* [Task goal]: Pictures are to be left out; everything else in the records must be repeated exactly.

* [Data listing]:
_____
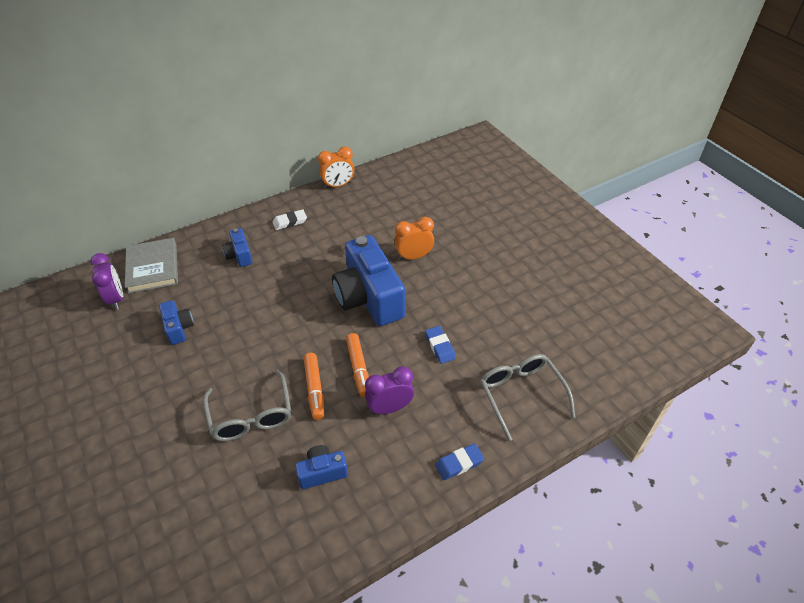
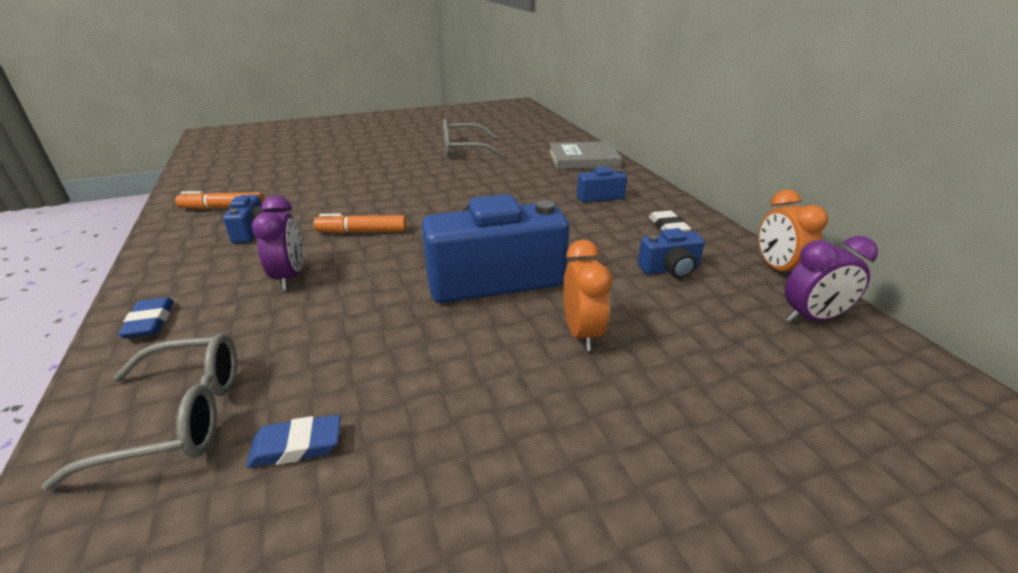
camera: 100 degrees right, 15 degrees down
(116, 299) = (543, 149): purple clock -> purple clock (812, 318)
(179, 328) = (493, 171): blue camera -> blue camera (670, 269)
(251, 415) = (358, 200): grey glasses -> grey glasses (464, 150)
(358, 368) = (370, 260): orange marker -> orange marker (223, 208)
(440, 346) = (357, 334): blue eraser -> blue eraser (296, 446)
_____
* [Final answer]:
camera: 100 degrees right, 15 degrees down
(116, 299) = (543, 149): purple clock -> purple clock (812, 318)
(179, 328) = (493, 171): blue camera -> blue camera (670, 269)
(251, 415) = (358, 200): grey glasses -> grey glasses (464, 150)
(358, 368) = (370, 260): orange marker -> orange marker (223, 208)
(440, 346) = (357, 334): blue eraser -> blue eraser (296, 446)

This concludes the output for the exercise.